Start of Data

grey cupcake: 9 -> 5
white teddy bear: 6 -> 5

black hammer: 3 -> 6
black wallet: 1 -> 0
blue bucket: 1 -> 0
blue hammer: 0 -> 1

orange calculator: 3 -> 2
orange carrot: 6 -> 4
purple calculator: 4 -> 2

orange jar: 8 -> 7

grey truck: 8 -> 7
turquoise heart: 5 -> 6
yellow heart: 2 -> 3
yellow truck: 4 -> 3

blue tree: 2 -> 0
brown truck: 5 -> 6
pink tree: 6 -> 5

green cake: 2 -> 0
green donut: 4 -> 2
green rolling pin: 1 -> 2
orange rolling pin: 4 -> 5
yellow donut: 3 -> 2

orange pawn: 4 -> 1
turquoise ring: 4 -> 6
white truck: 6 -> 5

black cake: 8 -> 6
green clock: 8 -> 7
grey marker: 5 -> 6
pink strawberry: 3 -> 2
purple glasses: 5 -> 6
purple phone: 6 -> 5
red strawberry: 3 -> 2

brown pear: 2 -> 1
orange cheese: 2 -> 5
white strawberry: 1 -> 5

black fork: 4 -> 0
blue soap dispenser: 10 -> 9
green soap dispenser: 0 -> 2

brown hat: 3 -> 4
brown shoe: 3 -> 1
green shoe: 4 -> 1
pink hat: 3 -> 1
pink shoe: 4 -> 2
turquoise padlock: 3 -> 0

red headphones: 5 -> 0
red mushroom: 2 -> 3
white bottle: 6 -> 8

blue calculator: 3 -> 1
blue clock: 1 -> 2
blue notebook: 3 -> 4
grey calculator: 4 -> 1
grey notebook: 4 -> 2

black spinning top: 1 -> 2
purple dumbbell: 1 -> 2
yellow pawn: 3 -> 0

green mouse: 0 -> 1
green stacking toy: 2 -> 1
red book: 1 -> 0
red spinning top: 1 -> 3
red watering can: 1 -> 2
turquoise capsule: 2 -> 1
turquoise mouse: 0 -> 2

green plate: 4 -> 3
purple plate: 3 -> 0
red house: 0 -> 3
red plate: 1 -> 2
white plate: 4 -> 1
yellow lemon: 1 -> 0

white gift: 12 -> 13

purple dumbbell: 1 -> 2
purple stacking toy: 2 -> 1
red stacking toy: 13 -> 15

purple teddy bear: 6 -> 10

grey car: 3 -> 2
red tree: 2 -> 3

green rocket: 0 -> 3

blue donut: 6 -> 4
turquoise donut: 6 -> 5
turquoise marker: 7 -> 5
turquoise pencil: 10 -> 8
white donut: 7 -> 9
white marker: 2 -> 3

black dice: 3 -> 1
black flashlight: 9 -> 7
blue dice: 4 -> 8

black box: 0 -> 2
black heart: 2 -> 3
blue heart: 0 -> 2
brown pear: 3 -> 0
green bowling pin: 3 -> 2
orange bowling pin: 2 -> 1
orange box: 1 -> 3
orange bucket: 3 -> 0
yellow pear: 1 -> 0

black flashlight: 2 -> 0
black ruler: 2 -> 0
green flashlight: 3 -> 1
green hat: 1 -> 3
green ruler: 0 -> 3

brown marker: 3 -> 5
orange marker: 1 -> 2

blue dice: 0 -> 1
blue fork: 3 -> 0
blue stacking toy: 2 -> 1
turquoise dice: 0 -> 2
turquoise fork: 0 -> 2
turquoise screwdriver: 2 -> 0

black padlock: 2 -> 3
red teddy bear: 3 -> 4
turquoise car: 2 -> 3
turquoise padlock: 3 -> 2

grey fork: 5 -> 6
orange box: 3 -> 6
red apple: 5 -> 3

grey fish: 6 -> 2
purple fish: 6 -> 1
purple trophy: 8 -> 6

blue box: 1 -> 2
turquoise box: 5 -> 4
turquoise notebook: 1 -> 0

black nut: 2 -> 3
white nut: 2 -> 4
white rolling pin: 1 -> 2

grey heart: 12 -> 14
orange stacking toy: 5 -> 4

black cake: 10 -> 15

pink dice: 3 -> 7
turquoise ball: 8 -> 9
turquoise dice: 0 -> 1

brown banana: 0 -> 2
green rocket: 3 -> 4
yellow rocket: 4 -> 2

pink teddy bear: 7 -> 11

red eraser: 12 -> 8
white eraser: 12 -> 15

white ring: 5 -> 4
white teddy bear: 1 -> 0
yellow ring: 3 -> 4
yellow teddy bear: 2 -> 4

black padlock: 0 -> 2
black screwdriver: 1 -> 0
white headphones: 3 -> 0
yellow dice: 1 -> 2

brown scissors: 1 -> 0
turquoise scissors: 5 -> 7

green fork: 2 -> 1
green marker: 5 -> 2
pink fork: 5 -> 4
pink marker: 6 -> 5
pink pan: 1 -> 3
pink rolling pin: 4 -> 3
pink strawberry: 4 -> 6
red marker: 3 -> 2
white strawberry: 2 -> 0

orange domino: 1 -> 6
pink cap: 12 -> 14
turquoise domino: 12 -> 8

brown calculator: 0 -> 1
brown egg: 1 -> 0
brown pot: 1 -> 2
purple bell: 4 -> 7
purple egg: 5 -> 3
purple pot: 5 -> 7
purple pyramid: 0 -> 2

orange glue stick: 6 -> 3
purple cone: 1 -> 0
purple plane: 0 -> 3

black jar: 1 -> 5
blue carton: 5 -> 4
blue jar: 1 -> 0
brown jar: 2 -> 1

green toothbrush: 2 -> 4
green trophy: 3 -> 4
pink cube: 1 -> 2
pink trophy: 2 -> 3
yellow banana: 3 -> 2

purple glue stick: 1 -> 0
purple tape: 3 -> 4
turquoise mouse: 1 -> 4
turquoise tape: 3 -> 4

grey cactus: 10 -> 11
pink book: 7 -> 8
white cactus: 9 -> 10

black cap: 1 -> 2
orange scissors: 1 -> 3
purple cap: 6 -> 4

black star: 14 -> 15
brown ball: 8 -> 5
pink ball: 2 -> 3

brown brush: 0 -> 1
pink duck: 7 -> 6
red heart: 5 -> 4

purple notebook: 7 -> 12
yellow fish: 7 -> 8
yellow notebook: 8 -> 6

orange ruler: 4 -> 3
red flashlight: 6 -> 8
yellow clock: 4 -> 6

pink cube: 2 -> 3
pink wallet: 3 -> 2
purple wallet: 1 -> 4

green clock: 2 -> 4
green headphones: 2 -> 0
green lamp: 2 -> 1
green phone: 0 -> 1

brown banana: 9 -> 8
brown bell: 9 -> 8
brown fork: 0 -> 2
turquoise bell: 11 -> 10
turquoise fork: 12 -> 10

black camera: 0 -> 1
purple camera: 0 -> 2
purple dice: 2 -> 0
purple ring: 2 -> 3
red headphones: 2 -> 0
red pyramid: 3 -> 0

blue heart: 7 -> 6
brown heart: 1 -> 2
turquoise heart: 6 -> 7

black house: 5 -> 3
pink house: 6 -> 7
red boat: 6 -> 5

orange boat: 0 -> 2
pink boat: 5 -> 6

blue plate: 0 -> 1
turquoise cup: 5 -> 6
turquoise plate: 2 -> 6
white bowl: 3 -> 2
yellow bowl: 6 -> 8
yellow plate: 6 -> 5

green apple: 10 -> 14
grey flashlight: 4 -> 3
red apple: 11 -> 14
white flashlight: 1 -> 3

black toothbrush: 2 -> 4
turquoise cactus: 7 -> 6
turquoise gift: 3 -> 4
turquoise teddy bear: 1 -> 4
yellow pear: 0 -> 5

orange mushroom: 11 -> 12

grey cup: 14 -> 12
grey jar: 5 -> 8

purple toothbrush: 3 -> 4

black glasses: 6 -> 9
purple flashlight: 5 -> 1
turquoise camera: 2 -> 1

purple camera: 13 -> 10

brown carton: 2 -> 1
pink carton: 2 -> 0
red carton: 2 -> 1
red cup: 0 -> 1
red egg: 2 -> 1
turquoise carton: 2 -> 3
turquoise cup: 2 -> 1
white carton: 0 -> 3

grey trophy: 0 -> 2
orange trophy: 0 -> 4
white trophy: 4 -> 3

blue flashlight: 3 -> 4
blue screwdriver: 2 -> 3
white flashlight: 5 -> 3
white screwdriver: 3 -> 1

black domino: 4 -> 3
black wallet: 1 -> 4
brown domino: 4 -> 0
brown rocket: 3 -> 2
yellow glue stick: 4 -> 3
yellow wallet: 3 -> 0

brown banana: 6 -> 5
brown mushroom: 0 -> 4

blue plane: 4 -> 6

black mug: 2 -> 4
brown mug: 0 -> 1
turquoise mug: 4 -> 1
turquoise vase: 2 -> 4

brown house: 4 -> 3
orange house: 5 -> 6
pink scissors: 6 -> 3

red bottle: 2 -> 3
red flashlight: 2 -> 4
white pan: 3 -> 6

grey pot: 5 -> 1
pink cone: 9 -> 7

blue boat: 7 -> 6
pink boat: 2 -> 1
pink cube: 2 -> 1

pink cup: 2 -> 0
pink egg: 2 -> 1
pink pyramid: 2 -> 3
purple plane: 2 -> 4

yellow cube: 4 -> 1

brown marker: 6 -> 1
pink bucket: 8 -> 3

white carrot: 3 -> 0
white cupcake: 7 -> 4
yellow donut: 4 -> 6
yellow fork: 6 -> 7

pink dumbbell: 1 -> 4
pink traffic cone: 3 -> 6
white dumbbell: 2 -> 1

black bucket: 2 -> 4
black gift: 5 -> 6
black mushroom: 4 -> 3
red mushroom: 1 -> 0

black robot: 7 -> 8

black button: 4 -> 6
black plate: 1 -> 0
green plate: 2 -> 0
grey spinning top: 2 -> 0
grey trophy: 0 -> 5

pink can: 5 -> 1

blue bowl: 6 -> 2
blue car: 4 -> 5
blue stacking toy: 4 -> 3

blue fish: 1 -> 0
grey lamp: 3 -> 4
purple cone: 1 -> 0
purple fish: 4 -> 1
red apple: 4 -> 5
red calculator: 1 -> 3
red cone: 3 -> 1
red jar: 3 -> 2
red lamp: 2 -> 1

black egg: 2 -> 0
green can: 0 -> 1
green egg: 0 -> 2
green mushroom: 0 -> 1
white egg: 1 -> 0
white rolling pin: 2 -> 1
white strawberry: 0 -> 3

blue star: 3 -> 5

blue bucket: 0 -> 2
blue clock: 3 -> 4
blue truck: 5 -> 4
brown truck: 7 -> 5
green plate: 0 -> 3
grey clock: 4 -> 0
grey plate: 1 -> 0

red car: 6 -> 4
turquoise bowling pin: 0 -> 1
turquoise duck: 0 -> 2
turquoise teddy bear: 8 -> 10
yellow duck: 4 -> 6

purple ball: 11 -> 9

End of Data

### What to do
Reproduce word for word the material above, starting with the line that has "turquoise mouse: 1 -> 4" and stopping after the line that has "brown brush: 0 -> 1".

### Answer below
turquoise mouse: 1 -> 4
turquoise tape: 3 -> 4

grey cactus: 10 -> 11
pink book: 7 -> 8
white cactus: 9 -> 10

black cap: 1 -> 2
orange scissors: 1 -> 3
purple cap: 6 -> 4

black star: 14 -> 15
brown ball: 8 -> 5
pink ball: 2 -> 3

brown brush: 0 -> 1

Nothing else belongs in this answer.